*** Task data Section Begins ***
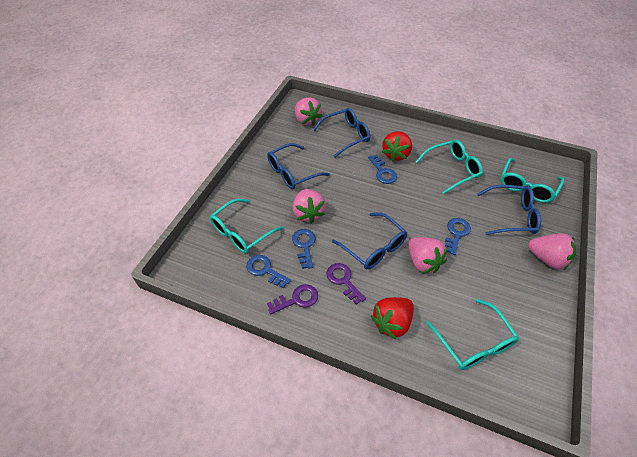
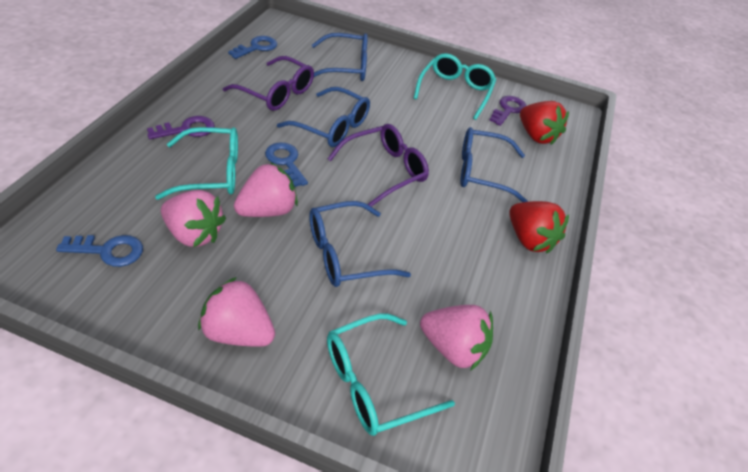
blue key: 4 -> 3
purple glasses: 0 -> 2
turquoise glasses: 4 -> 3

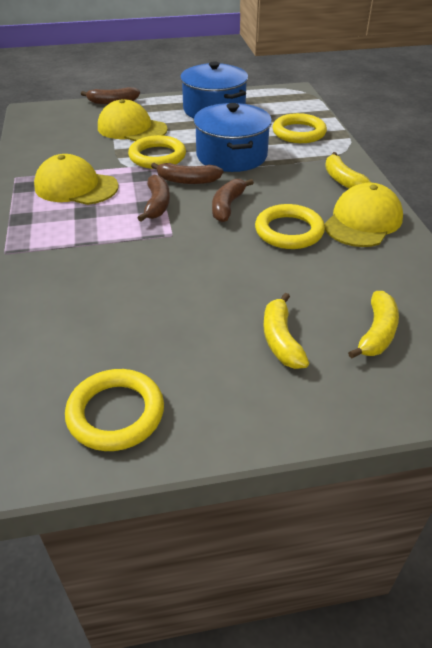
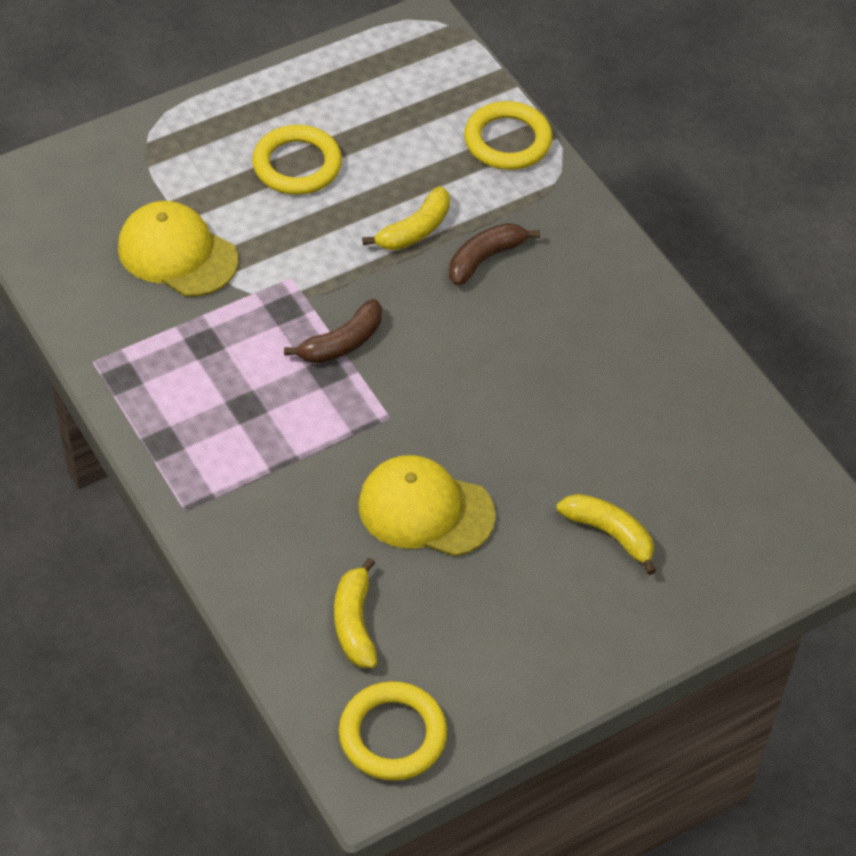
blue pot: 2 -> 0
brown banana: 4 -> 2
yellow cap: 3 -> 2
yellow ring: 4 -> 3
*** Task data Section Ends ***
▶ [Assigned task] Reproduce every line above exactly, pictures excluded.

▶ [Answer to this exercise]
blue key: 4 -> 3
purple glasses: 0 -> 2
turquoise glasses: 4 -> 3

blue pot: 2 -> 0
brown banana: 4 -> 2
yellow cap: 3 -> 2
yellow ring: 4 -> 3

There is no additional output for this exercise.